#### Records for the exercise

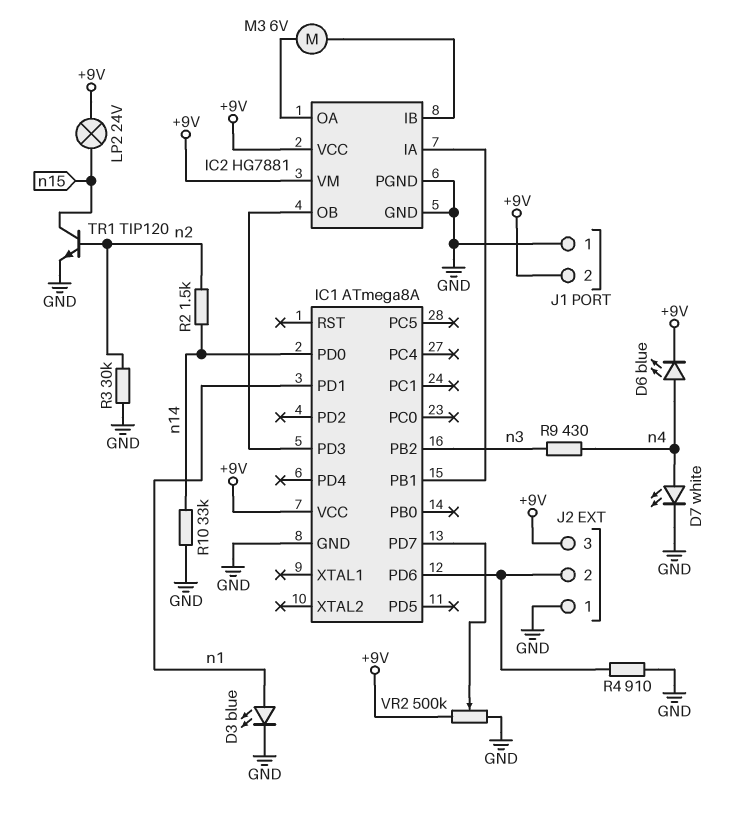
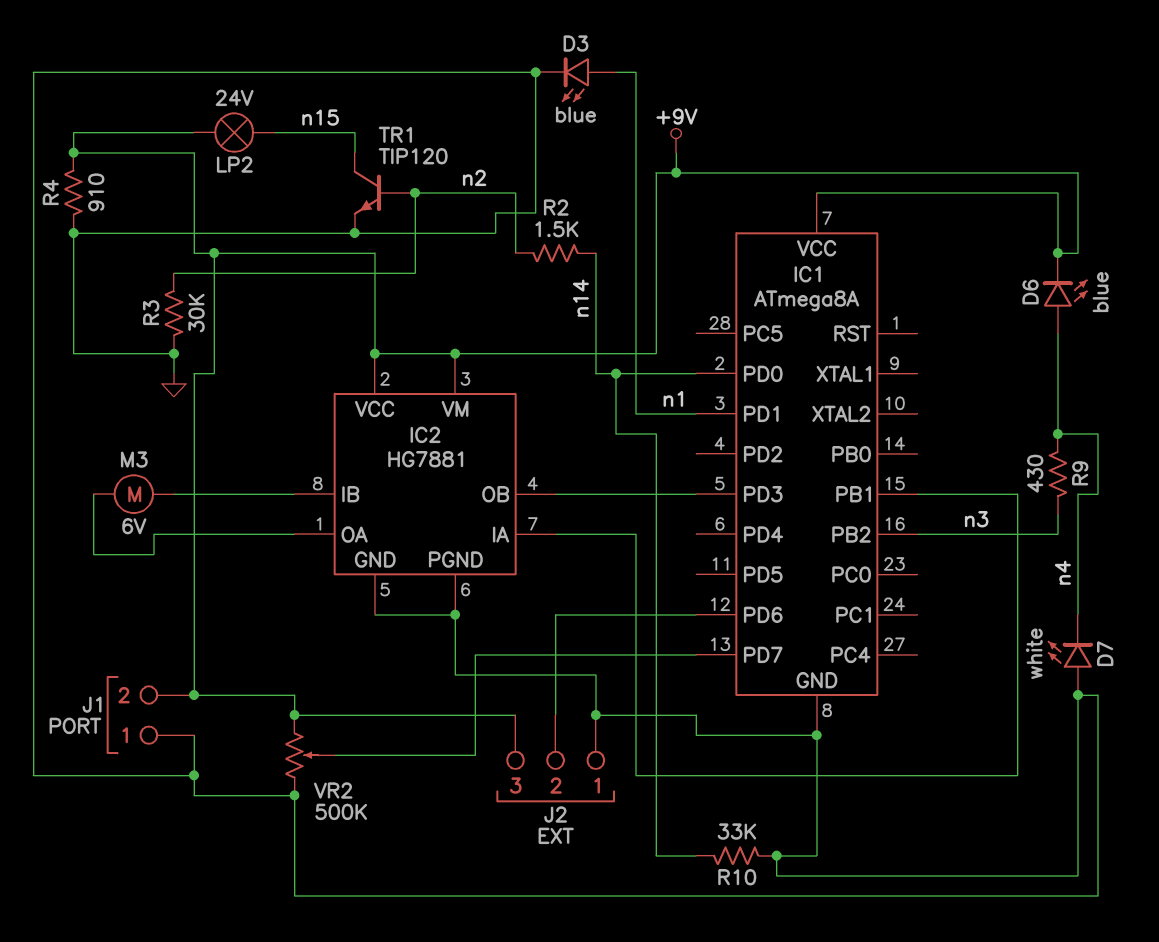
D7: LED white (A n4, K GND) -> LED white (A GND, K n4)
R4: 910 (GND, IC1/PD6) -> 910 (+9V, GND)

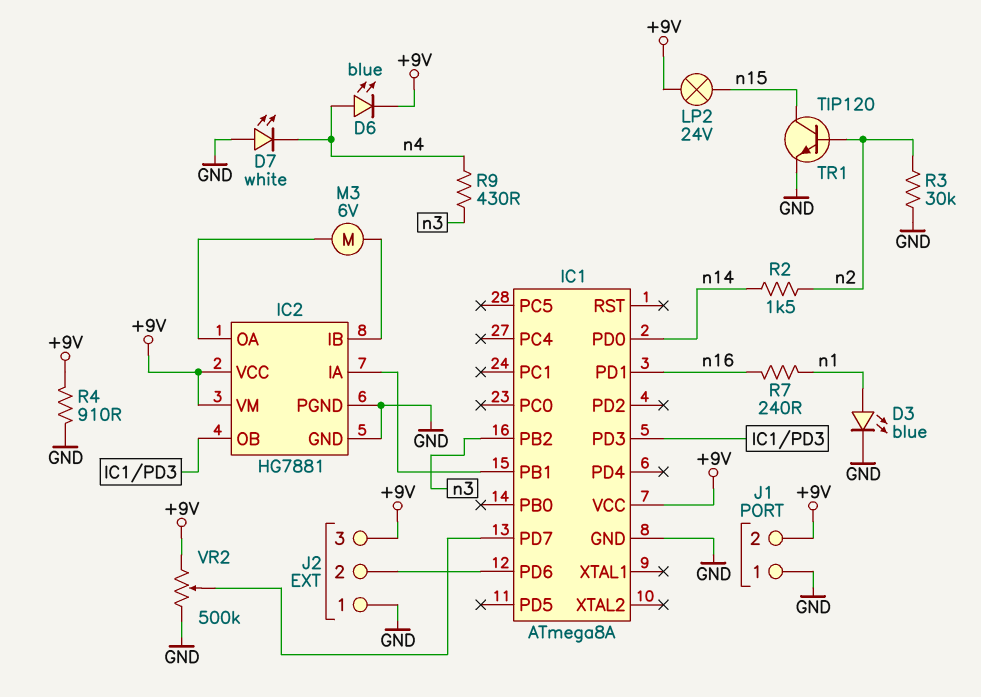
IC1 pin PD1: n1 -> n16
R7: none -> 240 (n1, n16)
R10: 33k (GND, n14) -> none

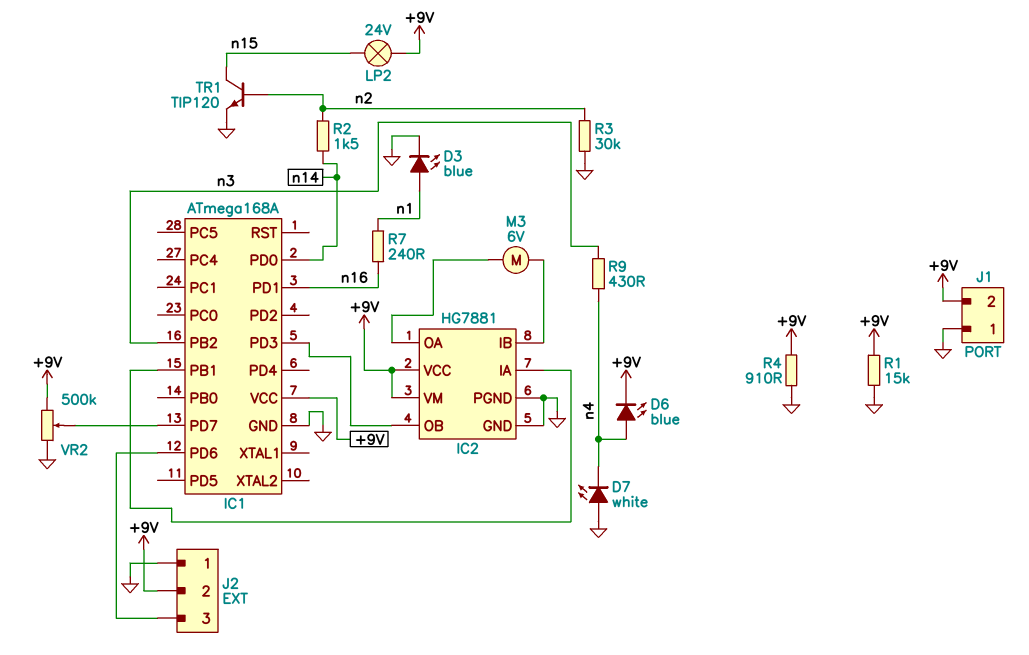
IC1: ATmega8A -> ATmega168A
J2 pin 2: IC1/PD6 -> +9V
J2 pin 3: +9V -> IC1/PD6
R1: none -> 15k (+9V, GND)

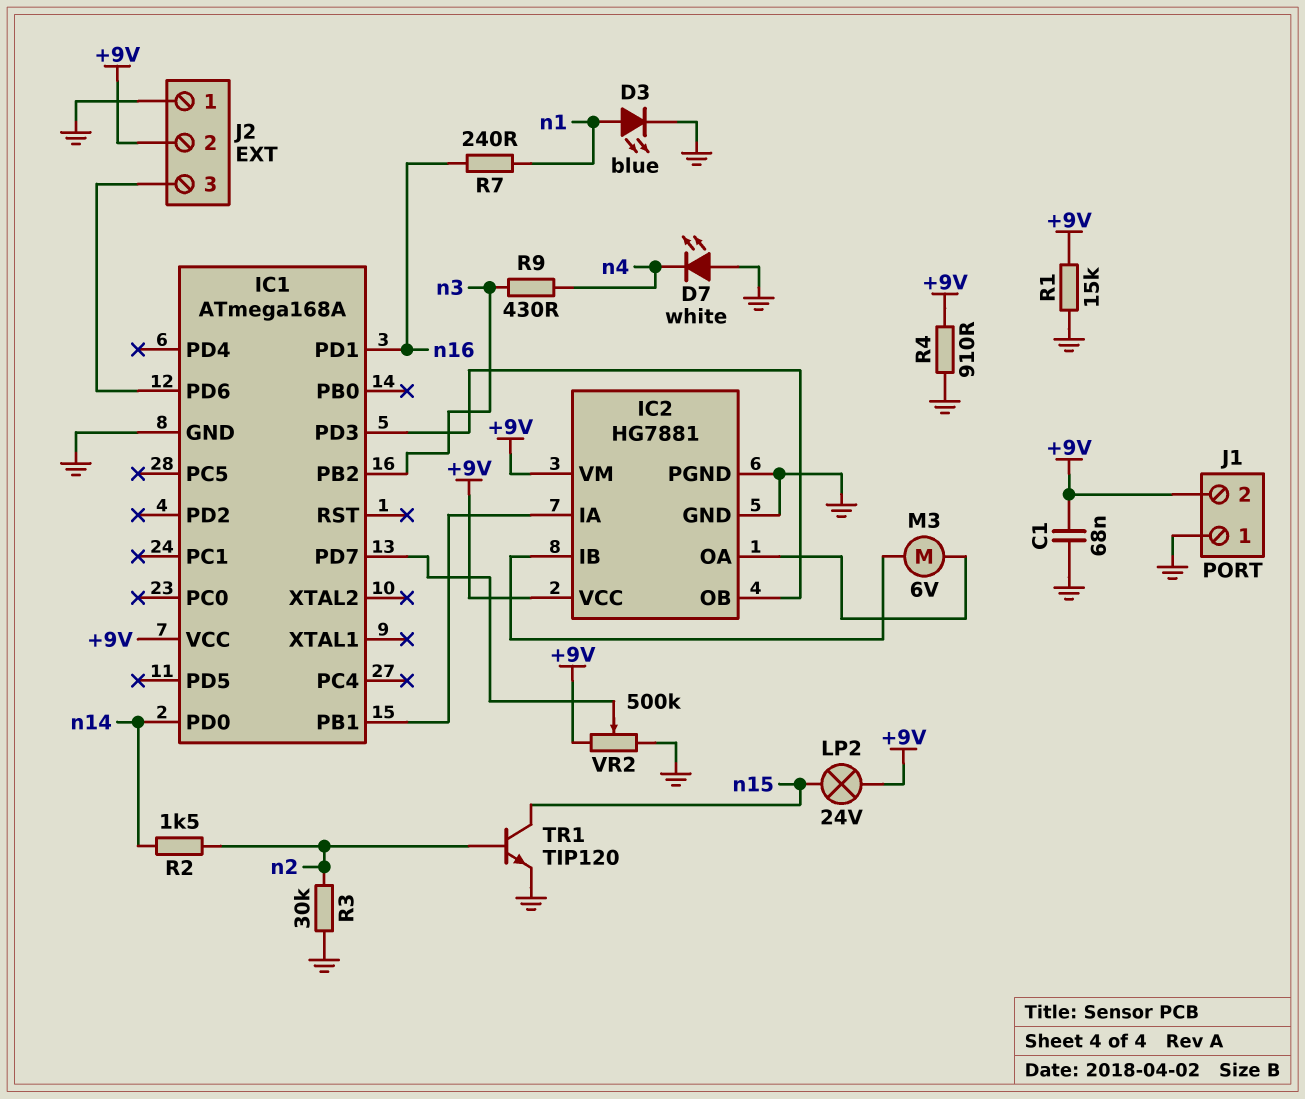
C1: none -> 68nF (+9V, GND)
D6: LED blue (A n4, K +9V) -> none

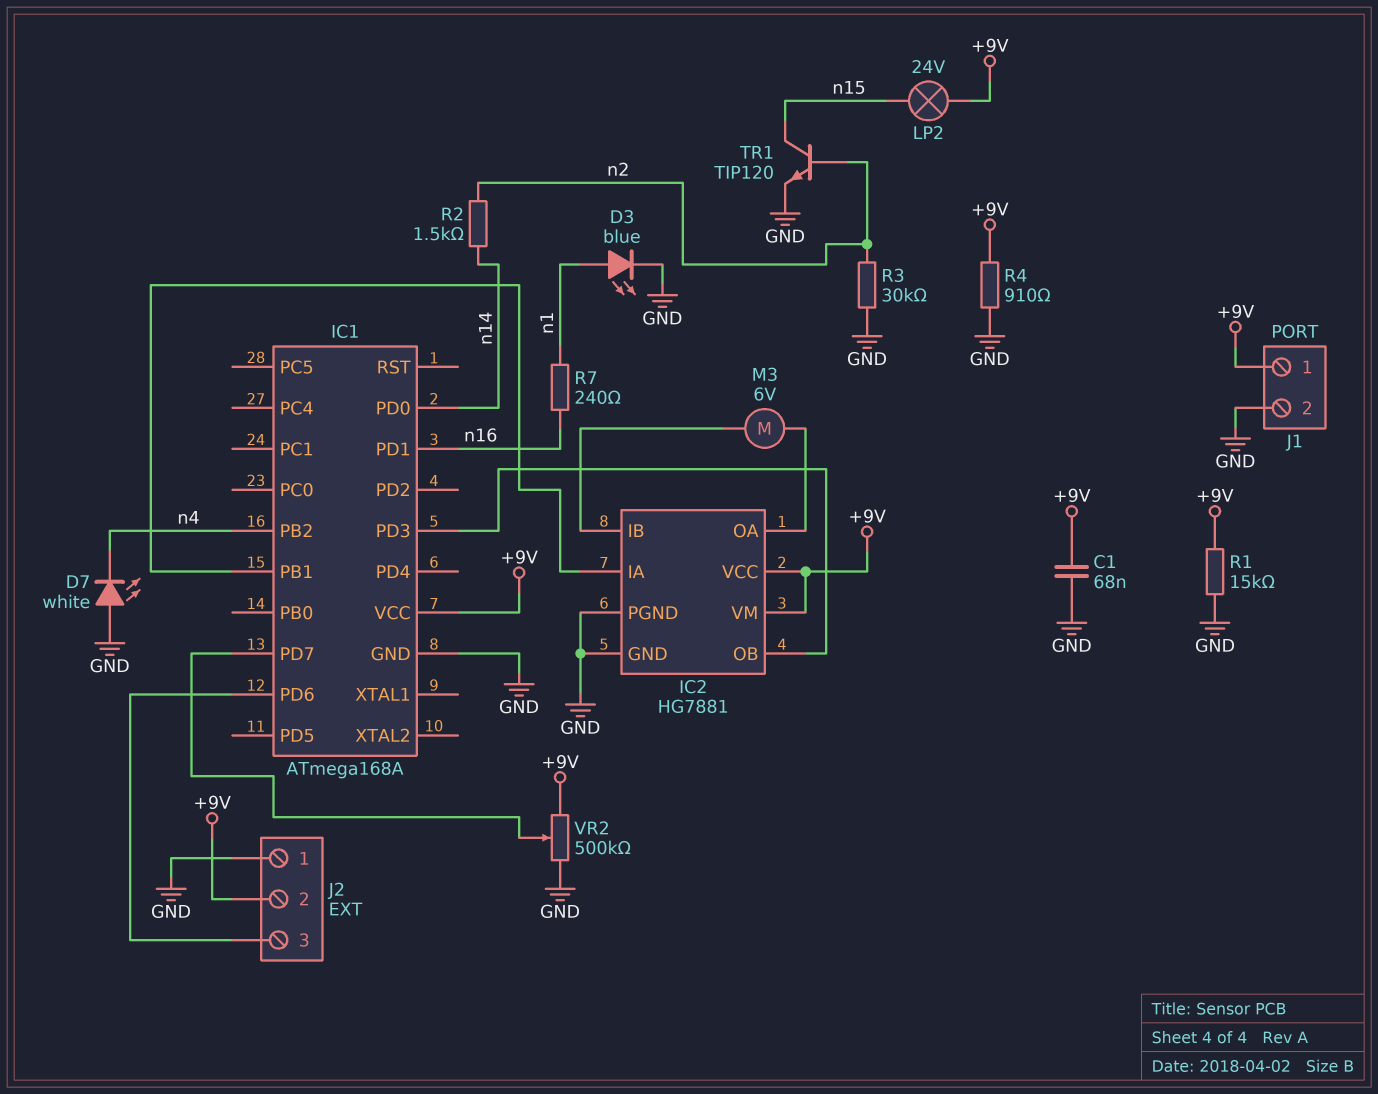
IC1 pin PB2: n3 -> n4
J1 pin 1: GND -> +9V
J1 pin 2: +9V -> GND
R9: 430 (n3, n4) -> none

########

Could the listing above be transcribed exactly, with the pictures left out?

• _Answer space_:
D7: LED white (A n4, K GND) -> LED white (A GND, K n4)
R4: 910 (GND, IC1/PD6) -> 910 (+9V, GND)

IC1 pin PD1: n1 -> n16
R7: none -> 240 (n1, n16)
R10: 33k (GND, n14) -> none

IC1: ATmega8A -> ATmega168A
J2 pin 2: IC1/PD6 -> +9V
J2 pin 3: +9V -> IC1/PD6
R1: none -> 15k (+9V, GND)

C1: none -> 68nF (+9V, GND)
D6: LED blue (A n4, K +9V) -> none

IC1 pin PB2: n3 -> n4
J1 pin 1: GND -> +9V
J1 pin 2: +9V -> GND
R9: 430 (n3, n4) -> none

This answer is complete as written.